### EXTRACTED INFORMATION

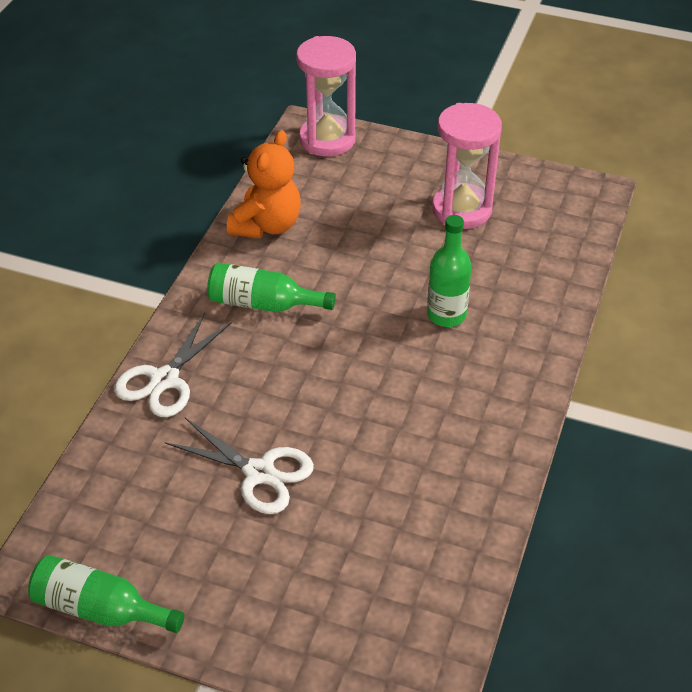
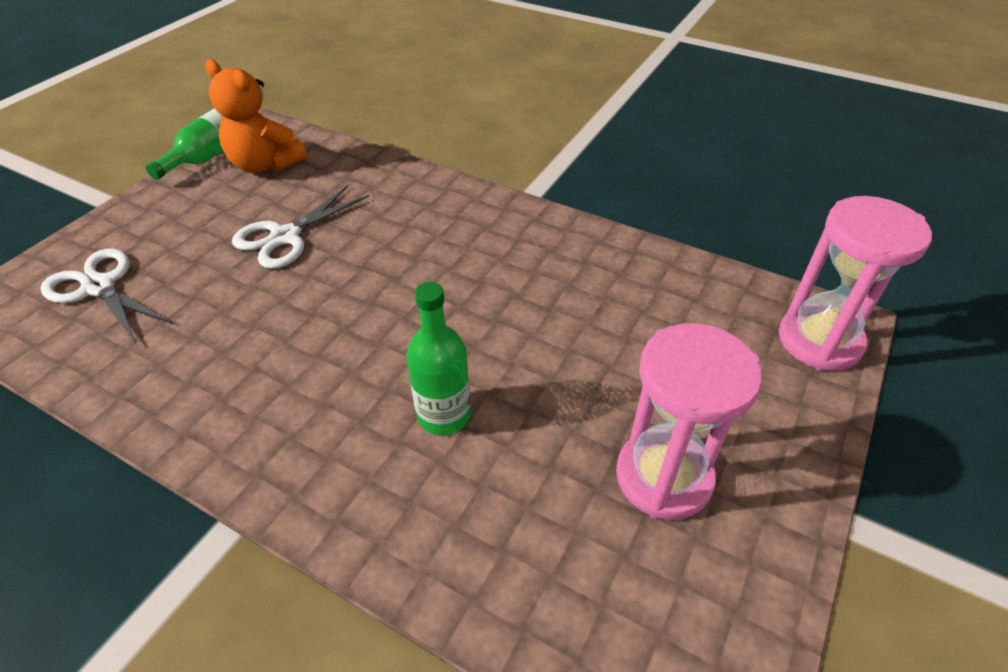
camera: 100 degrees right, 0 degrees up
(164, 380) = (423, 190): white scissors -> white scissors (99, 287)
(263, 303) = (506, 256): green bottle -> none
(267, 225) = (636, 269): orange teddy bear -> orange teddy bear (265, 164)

######
### EXTRACTED INFORMATION

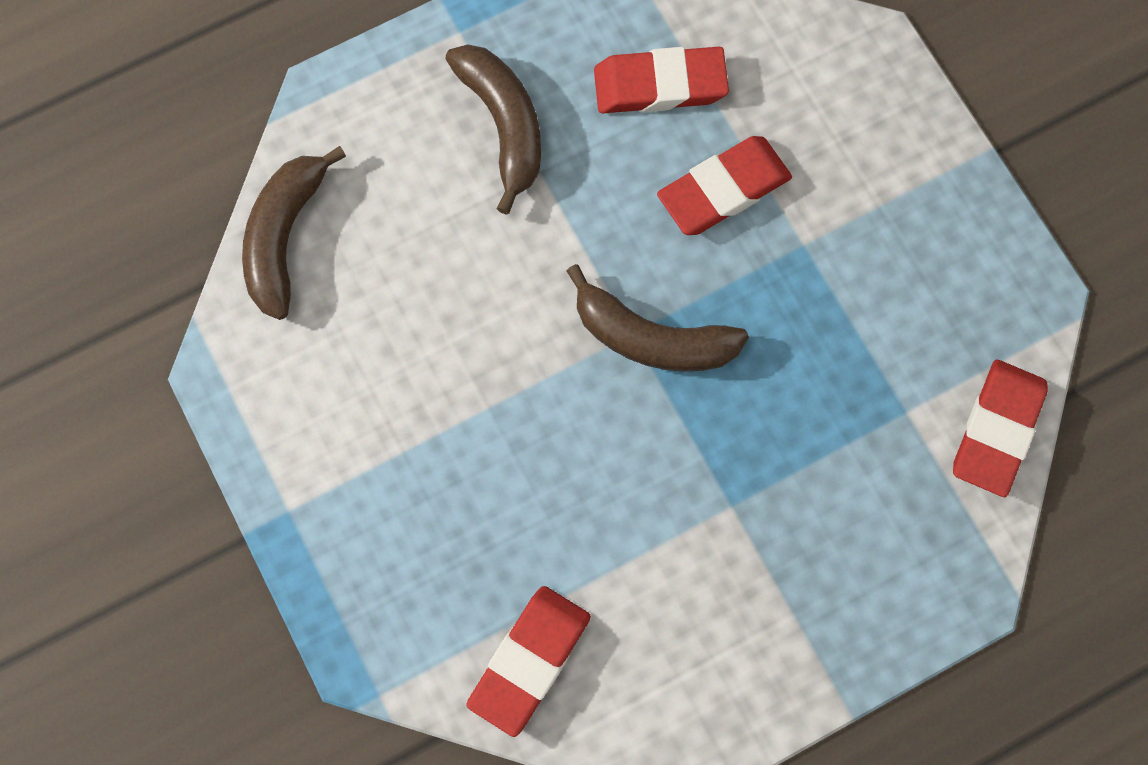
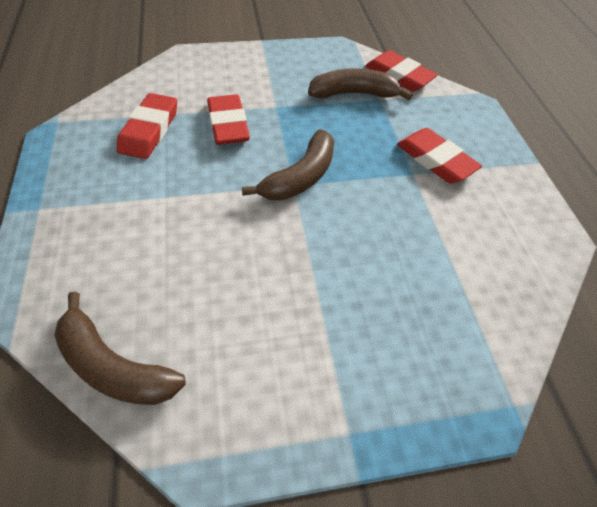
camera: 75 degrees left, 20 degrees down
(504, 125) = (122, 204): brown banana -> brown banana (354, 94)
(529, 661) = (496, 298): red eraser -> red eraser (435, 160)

######
### EXTRACTED INFORMATION

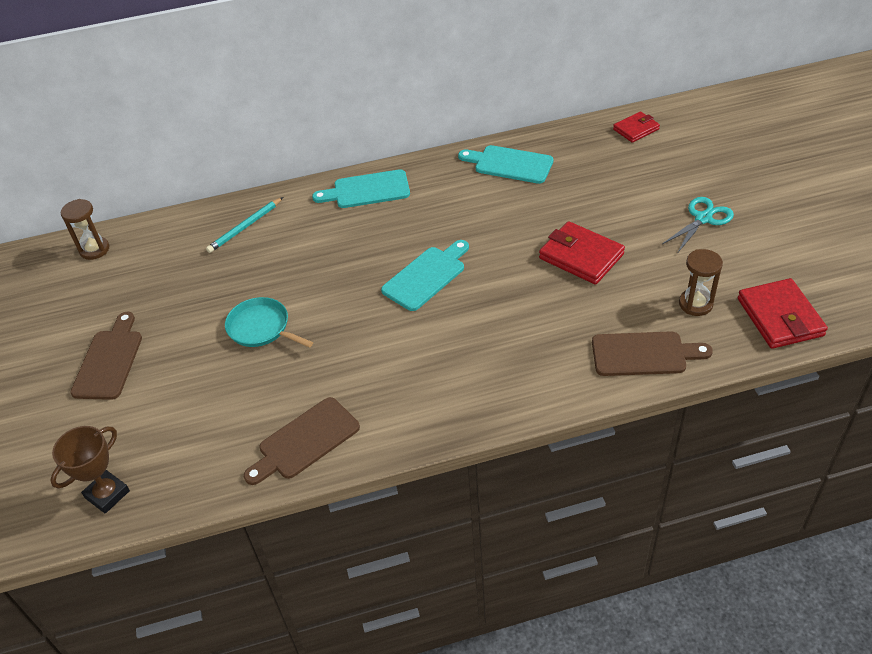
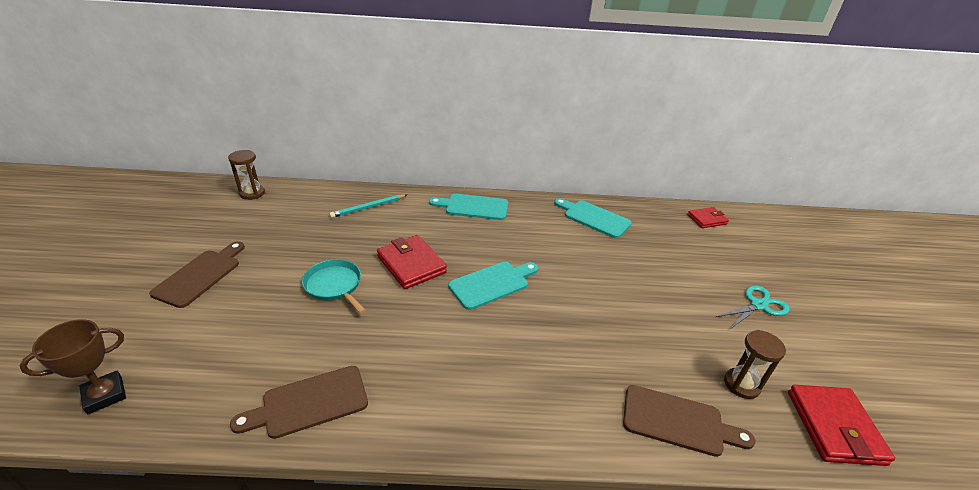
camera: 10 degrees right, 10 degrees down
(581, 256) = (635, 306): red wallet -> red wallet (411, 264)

######

ABOUT THIS TASK: Give only the lines from the one holding "(164, 380) = (423, 190): white" through the one holding "(267, 225) = (636, 269): orange", each restated exactly as it appears above.

SOLUTION TO THIS EXERCISE:
(164, 380) = (423, 190): white scissors -> white scissors (99, 287)
(263, 303) = (506, 256): green bottle -> none
(267, 225) = (636, 269): orange teddy bear -> orange teddy bear (265, 164)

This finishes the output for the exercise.